• _Data entries_
━━━━
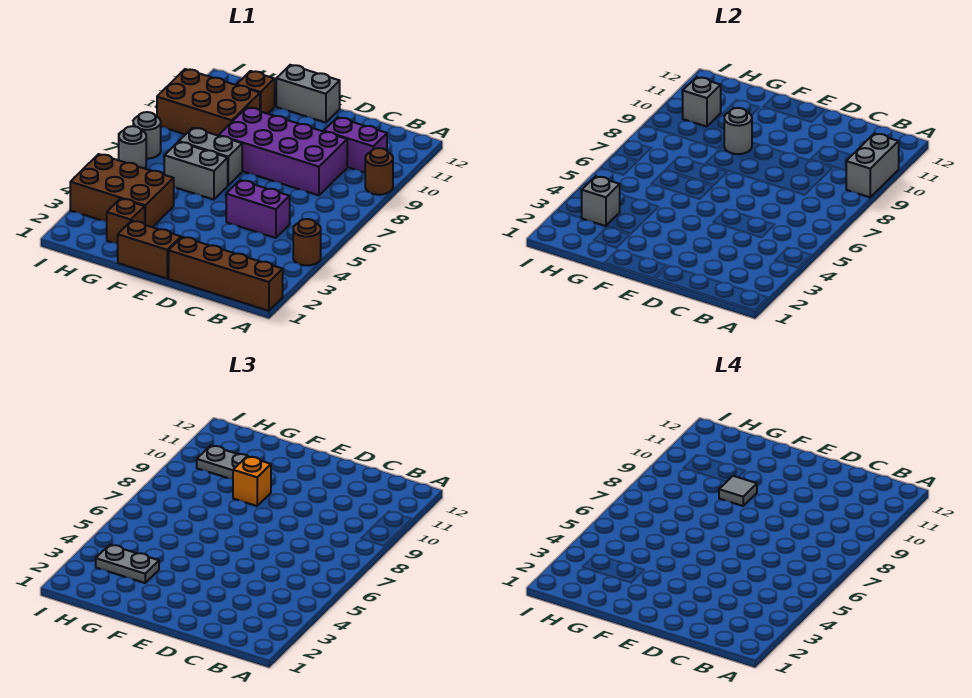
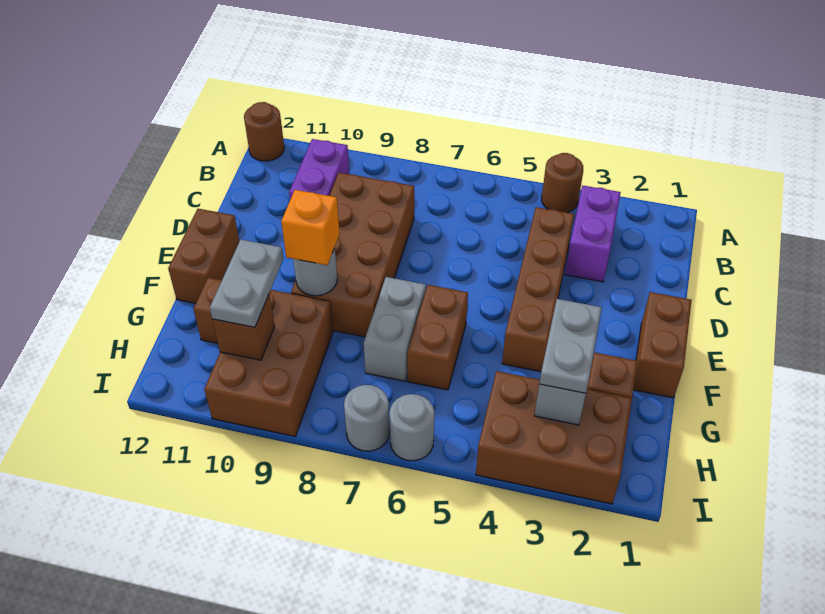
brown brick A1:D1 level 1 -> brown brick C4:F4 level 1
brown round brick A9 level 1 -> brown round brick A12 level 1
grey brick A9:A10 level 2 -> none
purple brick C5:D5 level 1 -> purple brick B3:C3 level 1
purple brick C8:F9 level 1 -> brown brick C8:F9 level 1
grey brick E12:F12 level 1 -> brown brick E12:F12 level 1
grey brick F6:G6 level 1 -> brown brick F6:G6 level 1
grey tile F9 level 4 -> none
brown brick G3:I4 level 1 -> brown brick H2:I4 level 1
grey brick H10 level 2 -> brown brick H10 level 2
━━━━
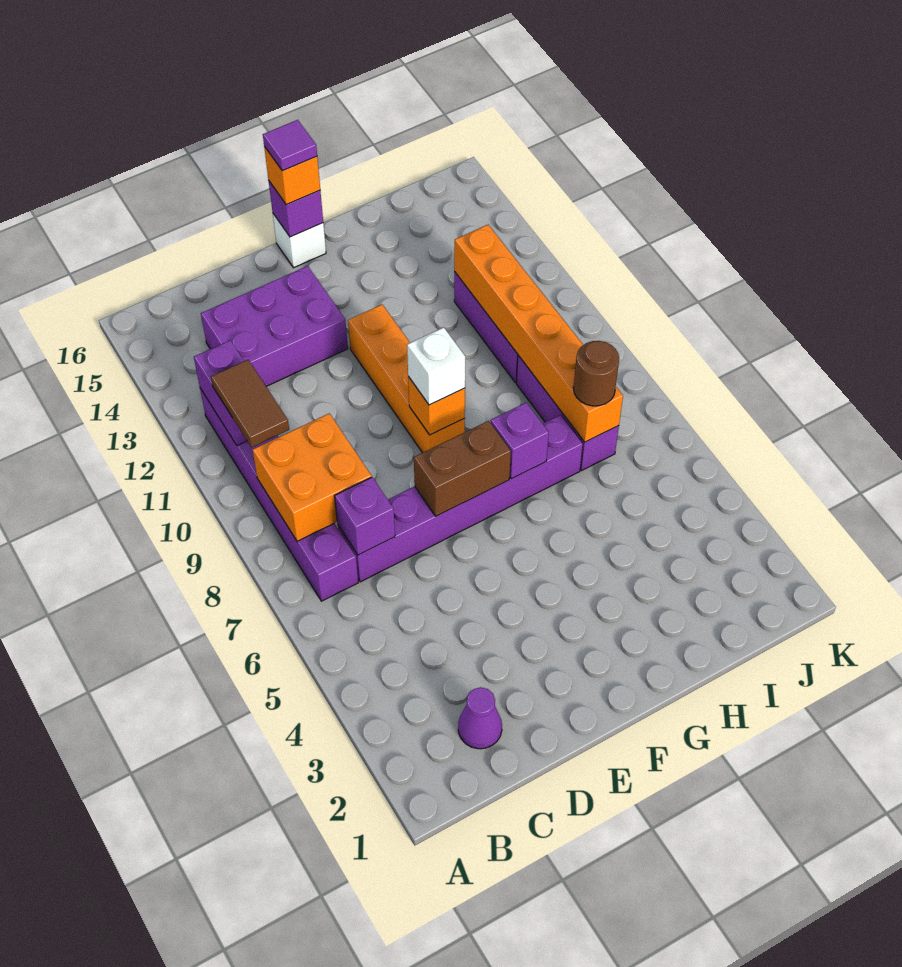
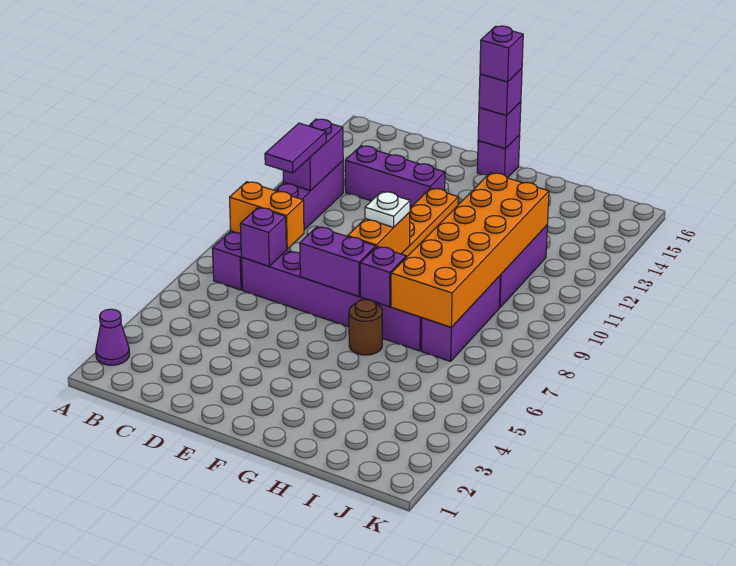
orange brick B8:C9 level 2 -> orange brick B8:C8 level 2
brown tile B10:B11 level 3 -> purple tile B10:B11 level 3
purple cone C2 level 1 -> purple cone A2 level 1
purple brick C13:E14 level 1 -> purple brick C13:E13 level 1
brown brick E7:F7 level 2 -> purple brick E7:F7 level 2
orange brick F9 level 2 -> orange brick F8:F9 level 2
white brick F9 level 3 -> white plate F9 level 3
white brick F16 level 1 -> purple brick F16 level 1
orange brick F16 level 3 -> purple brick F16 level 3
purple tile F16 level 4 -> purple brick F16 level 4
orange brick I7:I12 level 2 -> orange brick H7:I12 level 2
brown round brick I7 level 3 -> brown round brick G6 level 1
━━━━
• _Task details_
Using the records above, set down exactly the lines from the one with "orange brick F16" through the one with "brown round brick I7", inclusive, and nothing more.

• _Exercise result_
orange brick F16 level 3 -> purple brick F16 level 3
purple tile F16 level 4 -> purple brick F16 level 4
orange brick I7:I12 level 2 -> orange brick H7:I12 level 2
brown round brick I7 level 3 -> brown round brick G6 level 1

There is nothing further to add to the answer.